[Shape position tracking data]
'''
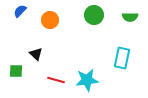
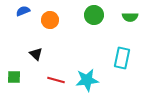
blue semicircle: moved 3 px right; rotated 24 degrees clockwise
green square: moved 2 px left, 6 px down
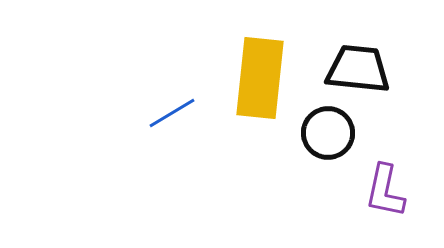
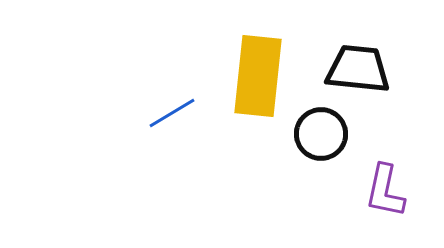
yellow rectangle: moved 2 px left, 2 px up
black circle: moved 7 px left, 1 px down
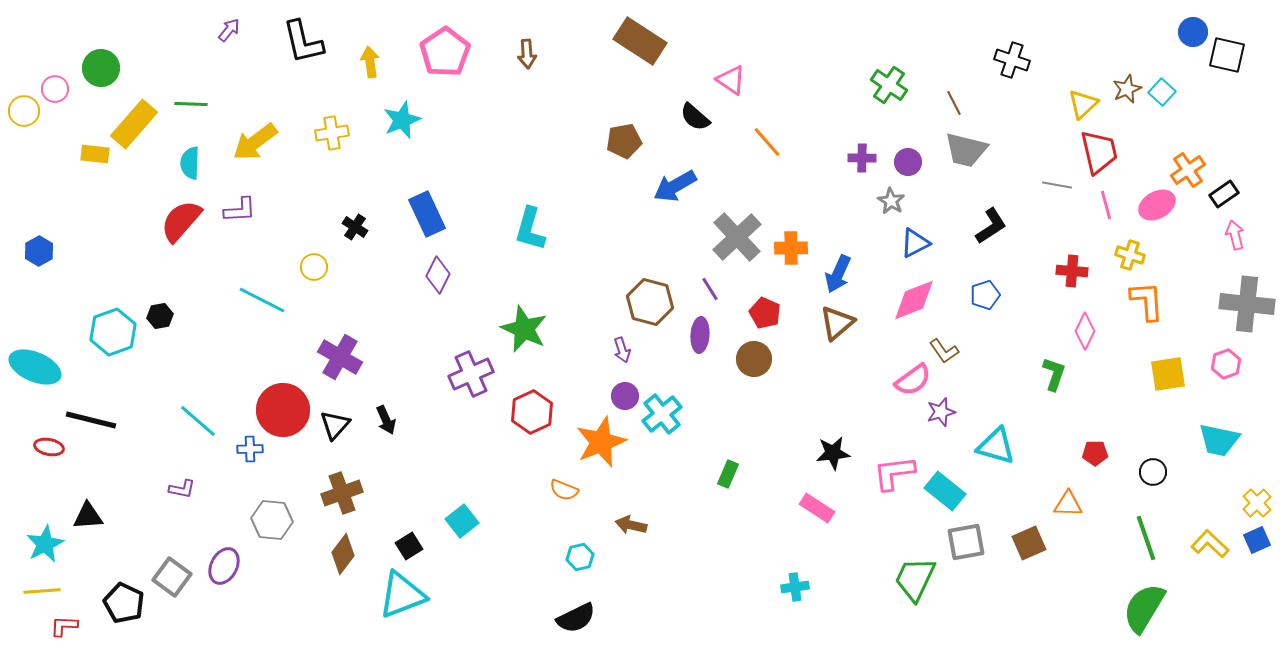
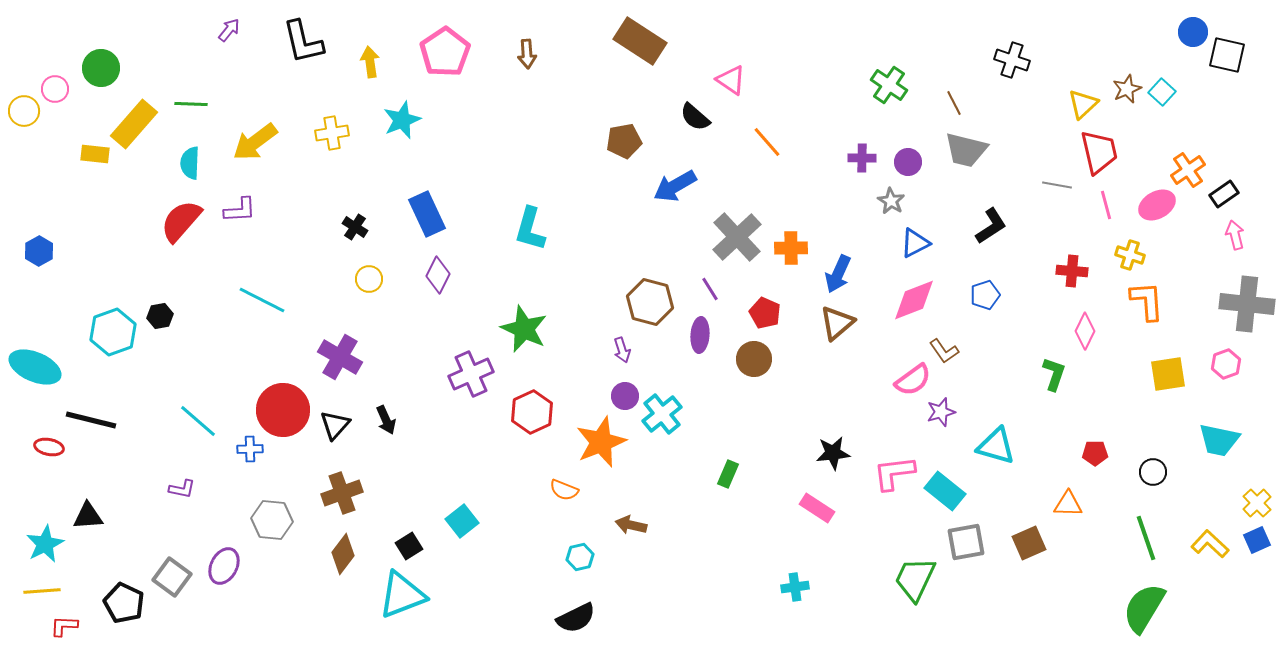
yellow circle at (314, 267): moved 55 px right, 12 px down
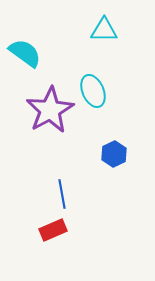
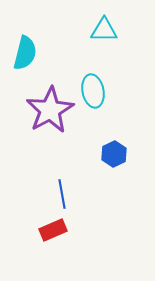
cyan semicircle: rotated 68 degrees clockwise
cyan ellipse: rotated 12 degrees clockwise
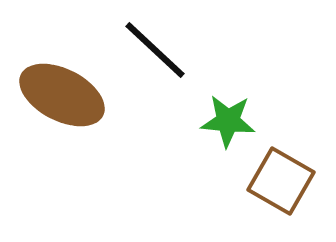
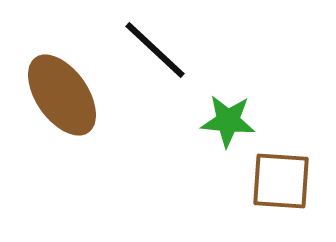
brown ellipse: rotated 28 degrees clockwise
brown square: rotated 26 degrees counterclockwise
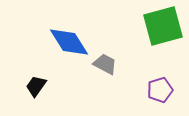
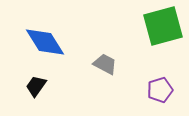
blue diamond: moved 24 px left
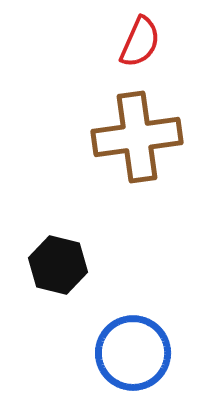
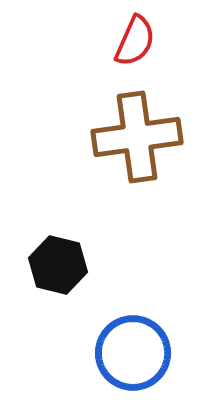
red semicircle: moved 5 px left, 1 px up
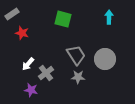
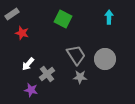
green square: rotated 12 degrees clockwise
gray cross: moved 1 px right, 1 px down
gray star: moved 2 px right
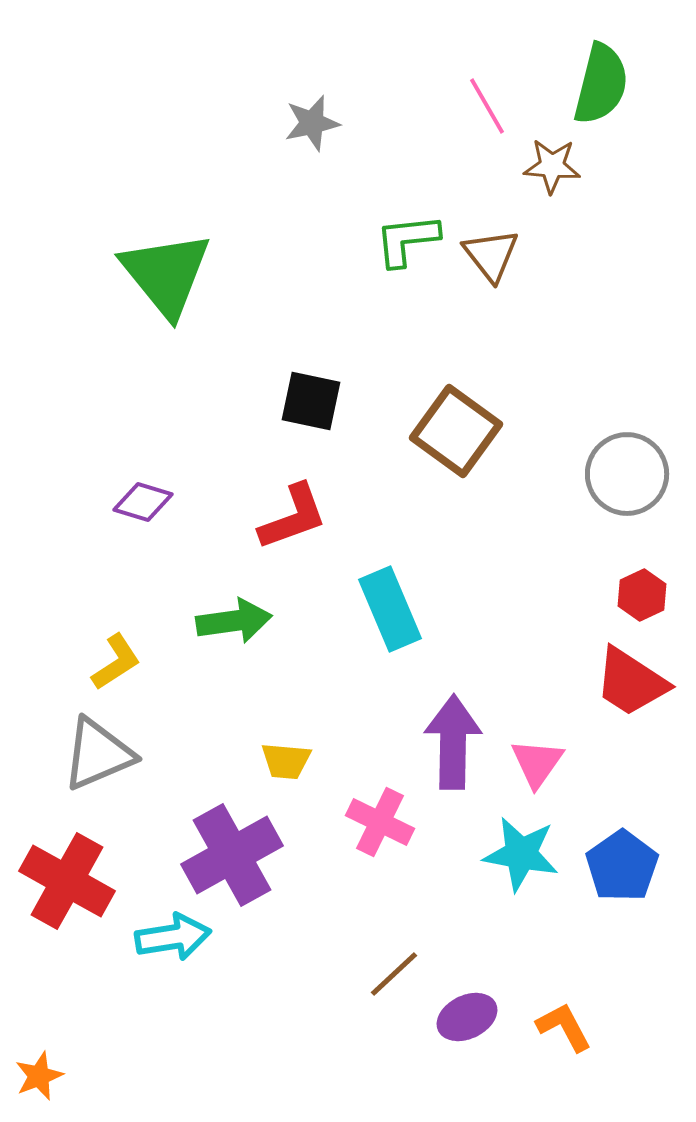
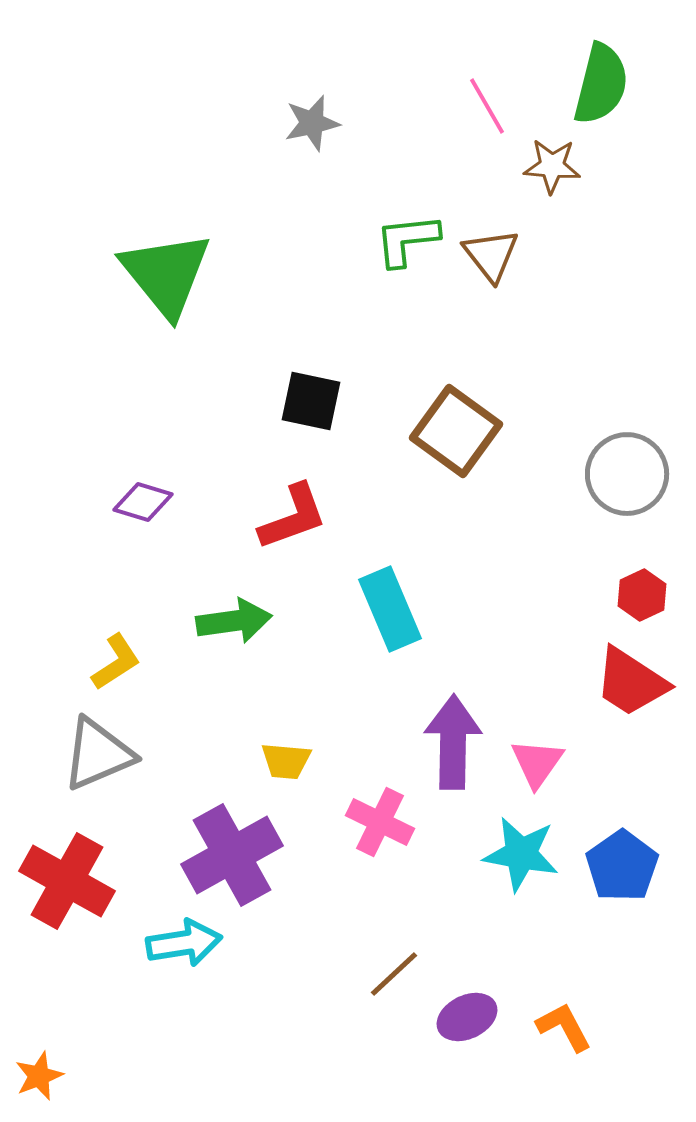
cyan arrow: moved 11 px right, 6 px down
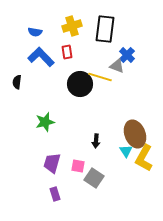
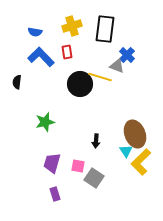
yellow L-shape: moved 3 px left, 4 px down; rotated 16 degrees clockwise
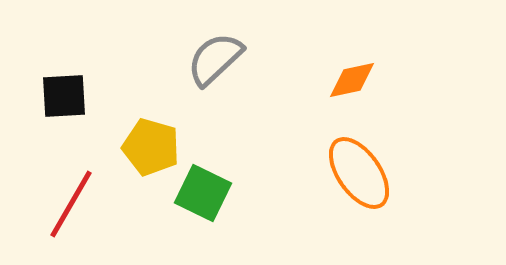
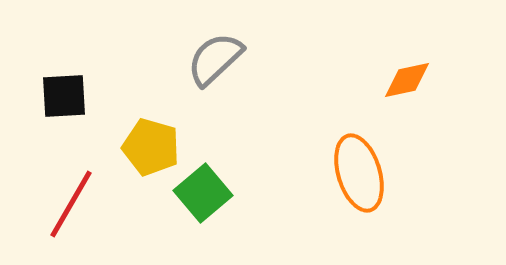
orange diamond: moved 55 px right
orange ellipse: rotated 18 degrees clockwise
green square: rotated 24 degrees clockwise
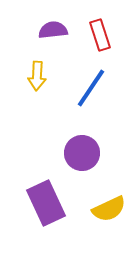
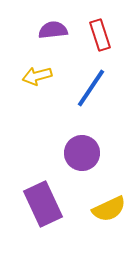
yellow arrow: rotated 72 degrees clockwise
purple rectangle: moved 3 px left, 1 px down
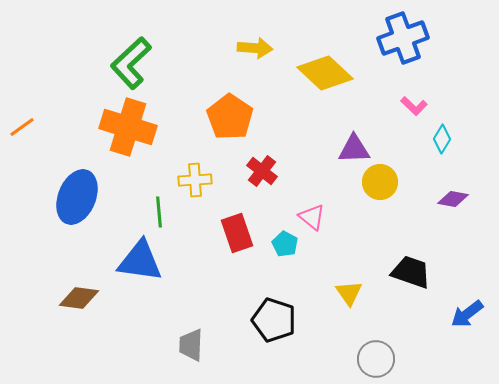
'''
Your task => Omit every picture, and please return the entries exactly from the first line through the line with "yellow circle at", both included.

Exercise output =>
blue semicircle: moved 3 px right; rotated 24 degrees clockwise
green square: moved 2 px left, 6 px down
yellow rectangle: moved 2 px left, 2 px up
black circle: moved 7 px left, 1 px down
yellow circle at (314, 267): moved 55 px right, 12 px down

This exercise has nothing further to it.